Problem to solve
Only the lines below, from the one with "The Hantel/türkis moved" through the one with "The Becher/lila moved", are to be written out, exactly.

Start of Provided data

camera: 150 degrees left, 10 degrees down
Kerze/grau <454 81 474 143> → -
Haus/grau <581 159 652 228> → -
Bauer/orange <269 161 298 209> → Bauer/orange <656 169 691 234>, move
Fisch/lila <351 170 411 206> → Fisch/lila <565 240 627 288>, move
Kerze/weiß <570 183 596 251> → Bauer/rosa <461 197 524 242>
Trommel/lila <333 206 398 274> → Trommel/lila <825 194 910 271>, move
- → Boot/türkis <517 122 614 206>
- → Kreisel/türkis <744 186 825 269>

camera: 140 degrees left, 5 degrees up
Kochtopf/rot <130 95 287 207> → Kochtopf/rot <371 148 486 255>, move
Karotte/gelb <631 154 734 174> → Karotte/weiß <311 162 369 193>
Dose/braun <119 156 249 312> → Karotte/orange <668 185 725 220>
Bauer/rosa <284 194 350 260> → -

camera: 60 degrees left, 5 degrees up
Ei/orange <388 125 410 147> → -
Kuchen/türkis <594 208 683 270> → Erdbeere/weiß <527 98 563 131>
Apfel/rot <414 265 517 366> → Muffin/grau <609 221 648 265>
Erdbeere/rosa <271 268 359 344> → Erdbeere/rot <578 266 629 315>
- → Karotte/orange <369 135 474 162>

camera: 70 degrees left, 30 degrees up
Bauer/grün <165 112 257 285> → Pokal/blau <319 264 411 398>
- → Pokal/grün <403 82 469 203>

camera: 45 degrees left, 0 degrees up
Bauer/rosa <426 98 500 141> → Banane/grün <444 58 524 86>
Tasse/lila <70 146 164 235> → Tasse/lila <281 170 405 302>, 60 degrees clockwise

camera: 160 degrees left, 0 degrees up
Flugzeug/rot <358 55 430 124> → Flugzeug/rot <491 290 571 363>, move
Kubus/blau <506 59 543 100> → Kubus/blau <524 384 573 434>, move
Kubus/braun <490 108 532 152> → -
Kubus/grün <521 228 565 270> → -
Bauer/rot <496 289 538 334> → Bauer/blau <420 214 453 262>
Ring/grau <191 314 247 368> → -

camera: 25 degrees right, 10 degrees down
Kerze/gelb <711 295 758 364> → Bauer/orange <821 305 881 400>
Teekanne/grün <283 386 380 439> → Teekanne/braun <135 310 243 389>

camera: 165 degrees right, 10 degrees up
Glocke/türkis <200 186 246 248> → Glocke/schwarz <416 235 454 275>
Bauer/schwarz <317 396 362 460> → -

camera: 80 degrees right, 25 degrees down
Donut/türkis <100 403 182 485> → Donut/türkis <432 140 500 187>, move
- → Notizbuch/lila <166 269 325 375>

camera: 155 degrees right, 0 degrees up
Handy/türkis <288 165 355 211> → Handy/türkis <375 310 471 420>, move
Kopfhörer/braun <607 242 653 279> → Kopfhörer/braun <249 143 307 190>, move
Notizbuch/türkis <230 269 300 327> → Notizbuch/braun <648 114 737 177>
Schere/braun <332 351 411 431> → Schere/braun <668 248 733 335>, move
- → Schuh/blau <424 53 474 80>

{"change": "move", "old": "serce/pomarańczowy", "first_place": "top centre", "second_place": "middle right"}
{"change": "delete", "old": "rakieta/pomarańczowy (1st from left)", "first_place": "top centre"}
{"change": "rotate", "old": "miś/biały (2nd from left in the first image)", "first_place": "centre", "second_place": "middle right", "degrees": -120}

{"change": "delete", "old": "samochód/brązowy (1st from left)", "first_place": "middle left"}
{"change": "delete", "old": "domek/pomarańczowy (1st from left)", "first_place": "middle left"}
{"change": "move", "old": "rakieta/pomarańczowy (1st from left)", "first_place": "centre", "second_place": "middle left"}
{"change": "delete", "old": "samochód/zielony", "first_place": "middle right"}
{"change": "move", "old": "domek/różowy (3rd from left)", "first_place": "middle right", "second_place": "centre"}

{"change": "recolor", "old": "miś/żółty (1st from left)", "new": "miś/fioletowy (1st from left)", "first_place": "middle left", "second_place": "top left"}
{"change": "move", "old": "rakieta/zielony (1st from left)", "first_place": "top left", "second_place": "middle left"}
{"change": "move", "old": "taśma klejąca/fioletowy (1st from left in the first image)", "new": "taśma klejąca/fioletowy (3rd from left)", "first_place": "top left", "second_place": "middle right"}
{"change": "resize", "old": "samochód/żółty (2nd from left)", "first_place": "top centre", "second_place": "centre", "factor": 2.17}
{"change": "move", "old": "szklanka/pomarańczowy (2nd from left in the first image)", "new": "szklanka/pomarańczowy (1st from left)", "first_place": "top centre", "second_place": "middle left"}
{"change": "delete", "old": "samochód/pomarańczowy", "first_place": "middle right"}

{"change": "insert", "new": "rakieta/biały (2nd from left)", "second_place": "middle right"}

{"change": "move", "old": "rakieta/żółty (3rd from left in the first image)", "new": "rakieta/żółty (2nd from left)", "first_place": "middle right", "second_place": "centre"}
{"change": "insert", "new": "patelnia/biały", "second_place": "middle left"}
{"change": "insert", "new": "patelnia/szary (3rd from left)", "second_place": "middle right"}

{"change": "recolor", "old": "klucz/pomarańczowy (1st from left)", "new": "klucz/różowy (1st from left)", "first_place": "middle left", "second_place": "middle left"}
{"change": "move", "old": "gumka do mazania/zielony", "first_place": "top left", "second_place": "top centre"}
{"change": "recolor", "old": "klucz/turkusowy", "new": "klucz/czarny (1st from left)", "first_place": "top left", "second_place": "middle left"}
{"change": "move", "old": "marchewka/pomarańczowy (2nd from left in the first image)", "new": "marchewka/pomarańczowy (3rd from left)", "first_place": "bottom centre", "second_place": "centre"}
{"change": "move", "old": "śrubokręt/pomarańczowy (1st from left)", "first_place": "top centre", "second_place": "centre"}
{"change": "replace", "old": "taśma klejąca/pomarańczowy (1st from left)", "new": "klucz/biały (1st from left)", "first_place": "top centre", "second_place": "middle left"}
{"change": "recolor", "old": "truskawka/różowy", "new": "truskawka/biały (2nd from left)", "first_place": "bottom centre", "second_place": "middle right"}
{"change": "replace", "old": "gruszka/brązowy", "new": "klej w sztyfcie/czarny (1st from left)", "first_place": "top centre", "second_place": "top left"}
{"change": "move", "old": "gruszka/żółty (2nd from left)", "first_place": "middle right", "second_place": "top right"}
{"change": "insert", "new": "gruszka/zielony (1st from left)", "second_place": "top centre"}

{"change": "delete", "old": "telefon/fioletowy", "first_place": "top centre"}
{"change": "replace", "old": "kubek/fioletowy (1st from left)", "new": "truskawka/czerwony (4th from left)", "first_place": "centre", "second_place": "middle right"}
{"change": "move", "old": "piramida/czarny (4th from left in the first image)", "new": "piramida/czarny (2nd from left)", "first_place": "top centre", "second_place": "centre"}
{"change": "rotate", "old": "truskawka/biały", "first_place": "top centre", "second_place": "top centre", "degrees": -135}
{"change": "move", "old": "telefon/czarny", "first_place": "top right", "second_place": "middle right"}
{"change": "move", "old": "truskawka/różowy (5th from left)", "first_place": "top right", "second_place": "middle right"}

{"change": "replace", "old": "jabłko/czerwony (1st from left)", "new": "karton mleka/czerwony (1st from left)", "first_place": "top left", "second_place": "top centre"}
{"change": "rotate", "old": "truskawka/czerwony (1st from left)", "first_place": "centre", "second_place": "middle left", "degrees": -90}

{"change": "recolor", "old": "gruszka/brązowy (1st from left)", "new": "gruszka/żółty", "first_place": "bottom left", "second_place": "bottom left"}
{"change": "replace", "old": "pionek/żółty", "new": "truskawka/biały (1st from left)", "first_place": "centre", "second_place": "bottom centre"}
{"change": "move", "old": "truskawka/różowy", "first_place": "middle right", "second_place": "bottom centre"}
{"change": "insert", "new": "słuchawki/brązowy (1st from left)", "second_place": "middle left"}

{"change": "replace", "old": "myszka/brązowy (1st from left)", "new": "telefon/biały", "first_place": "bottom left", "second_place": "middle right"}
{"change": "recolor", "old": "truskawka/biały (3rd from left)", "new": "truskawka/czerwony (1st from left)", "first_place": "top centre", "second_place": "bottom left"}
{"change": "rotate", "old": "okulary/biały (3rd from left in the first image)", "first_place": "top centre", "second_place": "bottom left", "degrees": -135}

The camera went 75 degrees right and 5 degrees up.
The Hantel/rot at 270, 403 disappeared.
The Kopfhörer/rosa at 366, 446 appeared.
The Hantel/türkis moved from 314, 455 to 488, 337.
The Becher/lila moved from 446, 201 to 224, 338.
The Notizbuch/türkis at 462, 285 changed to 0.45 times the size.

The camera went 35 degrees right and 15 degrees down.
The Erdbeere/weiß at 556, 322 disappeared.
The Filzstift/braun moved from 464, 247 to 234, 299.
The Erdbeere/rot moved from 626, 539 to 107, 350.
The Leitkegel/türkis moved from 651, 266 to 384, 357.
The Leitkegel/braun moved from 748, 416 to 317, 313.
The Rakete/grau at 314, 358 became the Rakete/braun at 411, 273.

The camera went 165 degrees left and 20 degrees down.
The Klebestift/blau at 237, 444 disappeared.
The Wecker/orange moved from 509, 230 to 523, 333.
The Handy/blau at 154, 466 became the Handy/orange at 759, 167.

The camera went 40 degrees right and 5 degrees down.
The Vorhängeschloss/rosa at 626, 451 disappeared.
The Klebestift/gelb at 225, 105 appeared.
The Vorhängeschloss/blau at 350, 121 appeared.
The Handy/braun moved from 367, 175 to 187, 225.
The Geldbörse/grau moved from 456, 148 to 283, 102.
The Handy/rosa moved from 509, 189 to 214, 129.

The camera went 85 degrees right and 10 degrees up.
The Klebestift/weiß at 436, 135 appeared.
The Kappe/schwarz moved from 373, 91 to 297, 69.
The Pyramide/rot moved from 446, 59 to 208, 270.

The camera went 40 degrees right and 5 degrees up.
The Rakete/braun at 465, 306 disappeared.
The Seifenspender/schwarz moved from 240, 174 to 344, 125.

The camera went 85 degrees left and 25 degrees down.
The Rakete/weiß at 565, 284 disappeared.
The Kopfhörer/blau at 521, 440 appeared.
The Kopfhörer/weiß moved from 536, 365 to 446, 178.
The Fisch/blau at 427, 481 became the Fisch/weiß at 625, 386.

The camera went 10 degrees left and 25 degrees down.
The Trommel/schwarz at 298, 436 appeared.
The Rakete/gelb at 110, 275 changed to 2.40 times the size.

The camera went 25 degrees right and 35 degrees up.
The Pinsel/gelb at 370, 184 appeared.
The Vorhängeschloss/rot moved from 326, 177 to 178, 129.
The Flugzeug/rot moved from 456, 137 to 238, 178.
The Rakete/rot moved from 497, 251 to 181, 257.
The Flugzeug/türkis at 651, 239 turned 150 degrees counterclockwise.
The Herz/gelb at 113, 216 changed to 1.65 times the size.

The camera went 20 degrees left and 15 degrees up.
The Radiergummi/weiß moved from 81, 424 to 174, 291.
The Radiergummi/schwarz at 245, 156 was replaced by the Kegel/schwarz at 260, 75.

End of Provided data

Answer box
The Hantel/türkis moved from 314, 455 to 488, 337.
The Becher/lila moved from 446, 201 to 224, 338.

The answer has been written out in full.